==== Supplied records
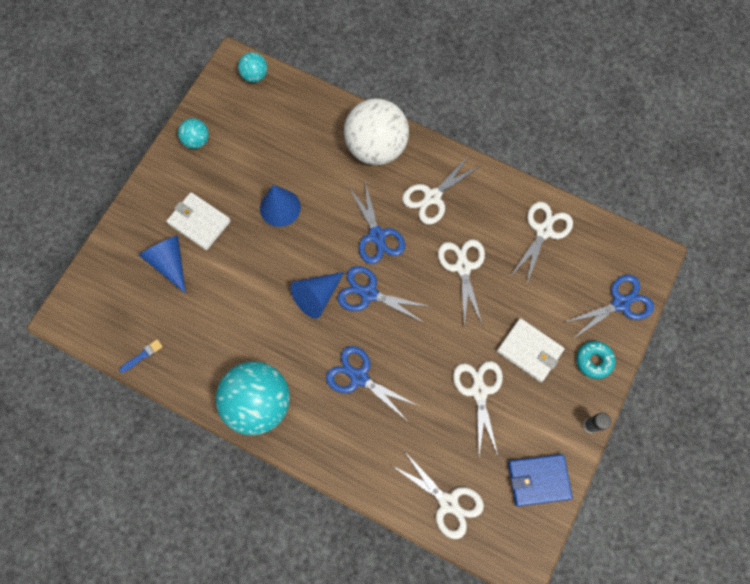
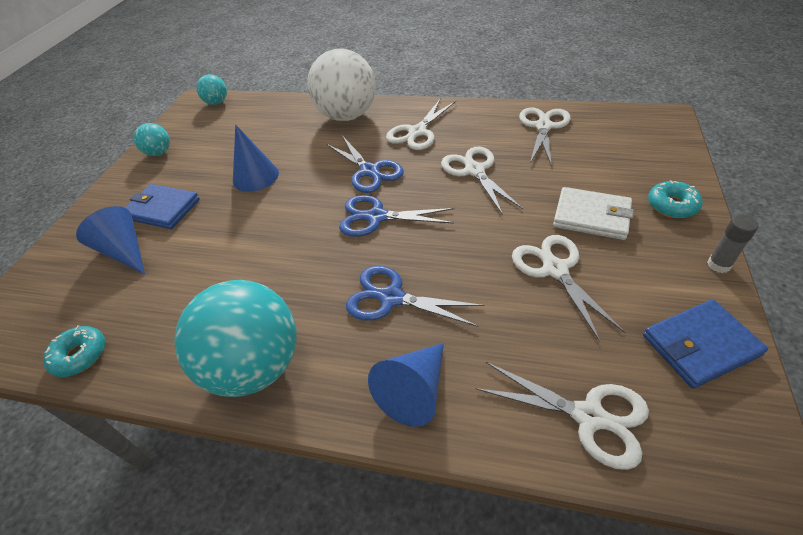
camera: 10 degrees left, 25 degrees down
(142, 355) = (80, 355): blue brush -> turquoise donut
(199, 222) = (162, 209): white wallet -> blue wallet
(317, 296) = (314, 235): blue cone -> blue cone (414, 391)
(620, 303) = (662, 154): blue scissors -> none

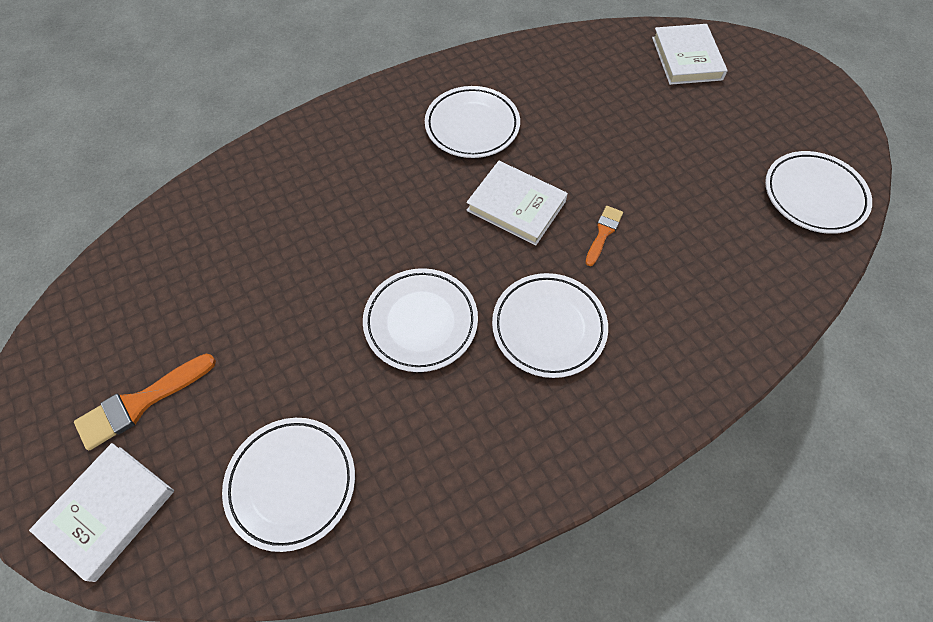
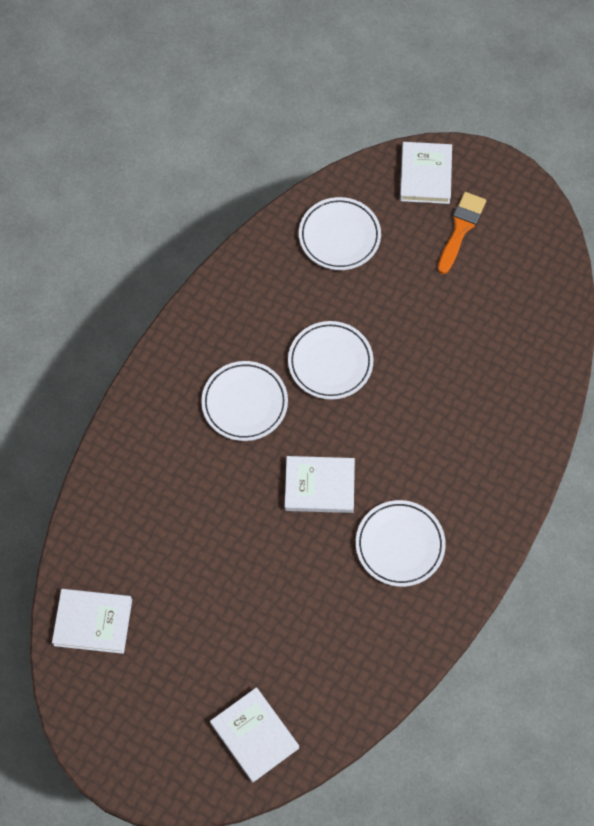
camera: 150 degrees right, 5 degrees up
(603, 233) = (242, 497): orange brush -> none
(813, 196) = (93, 622): white plate -> white book

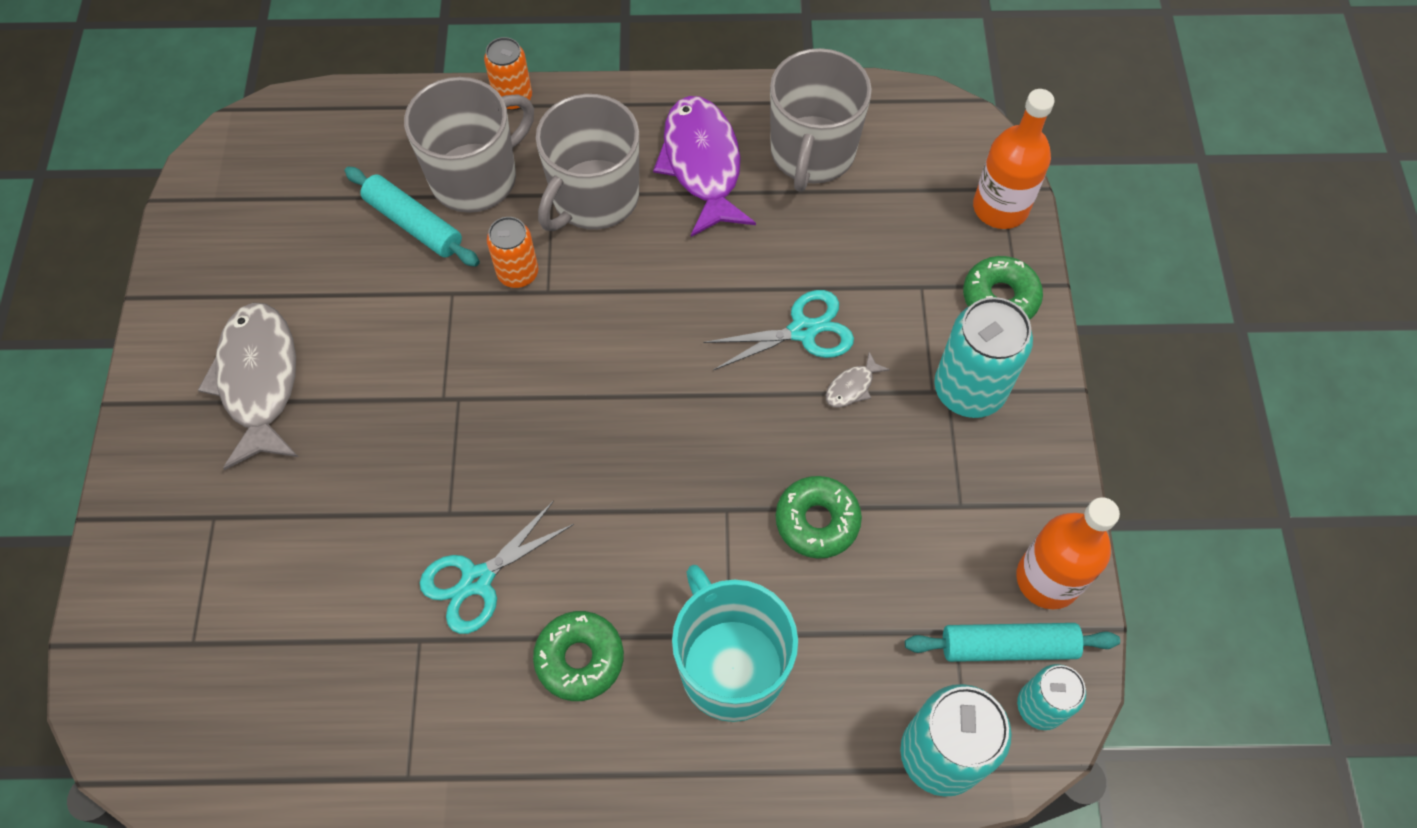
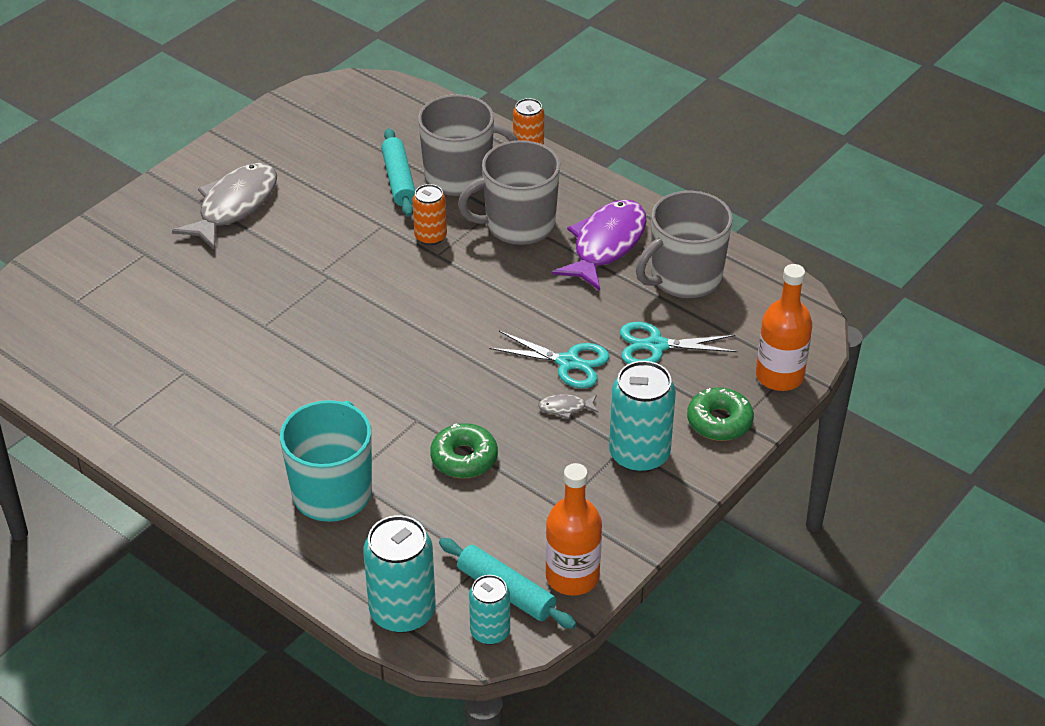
camera: 40 degrees right, 20 degrees down
(477, 580) = (244, 364): turquoise scissors -> turquoise scissors (656, 346)
(579, 659) = (256, 434): green donut -> none

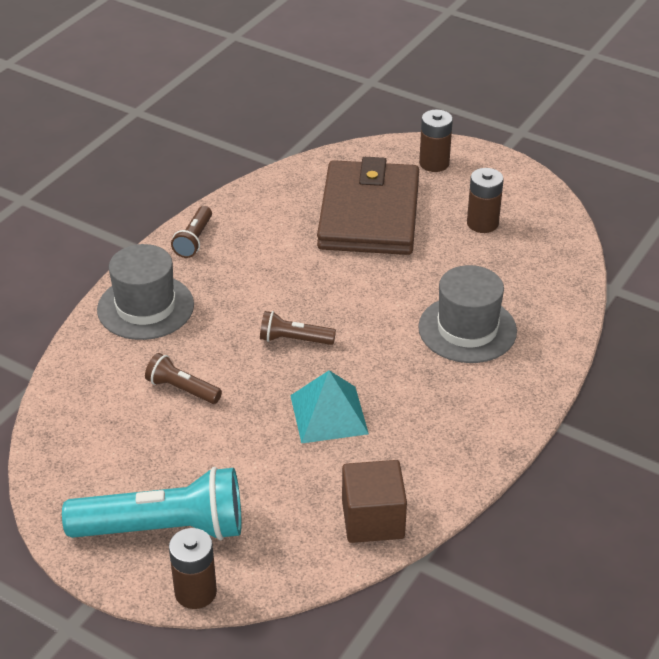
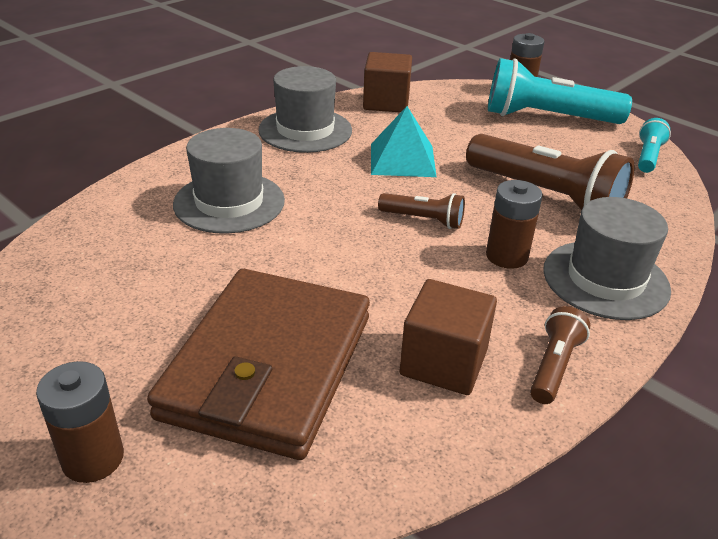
camera: 170 degrees left, 5 degrees down
(57, 472) = (648, 156): none -> turquoise flashlight
(182, 389) = (545, 196): brown flashlight -> brown flashlight, size x2.03
(264, 232) = (443, 362): none -> brown cube
(448, 442) = (305, 130): none -> grey hat
(482, 223) = (108, 321): brown battery -> brown battery (507, 256)

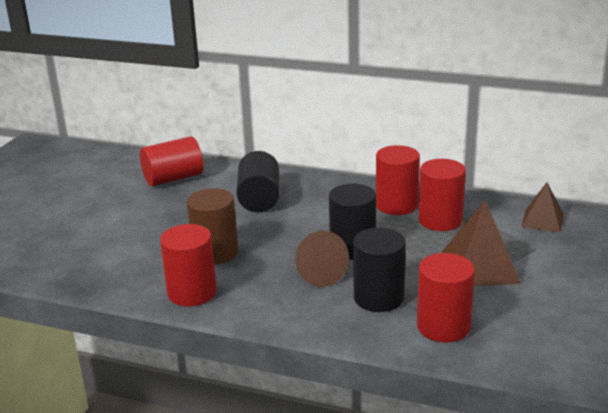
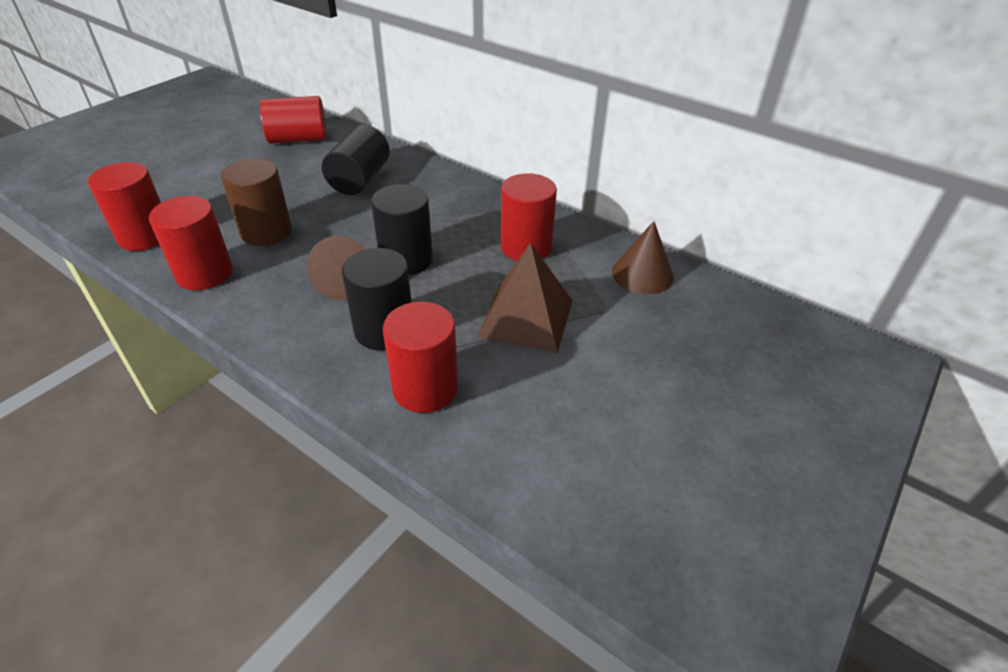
camera: 15 degrees right, 15 degrees up
(396, 205) = (493, 218): red cylinder -> red cylinder (145, 236)
(542, 220) = (642, 274): brown pyramid -> brown cone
========
Task goal
In the listing above, find the line containing "camera: 170 degrees left, 5 degrees down" and the line containing "camera: 15 degrees right, 15 degrees up", then print exactly those two lines and every line between them, minus the pictures.

Answer below
camera: 170 degrees left, 5 degrees down
(57, 472) = (648, 156): none -> turquoise flashlight
(182, 389) = (545, 196): brown flashlight -> brown flashlight, size x2.03
(264, 232) = (443, 362): none -> brown cube
(448, 442) = (305, 130): none -> grey hat
(482, 223) = (108, 321): brown battery -> brown battery (507, 256)

camera: 15 degrees right, 15 degrees up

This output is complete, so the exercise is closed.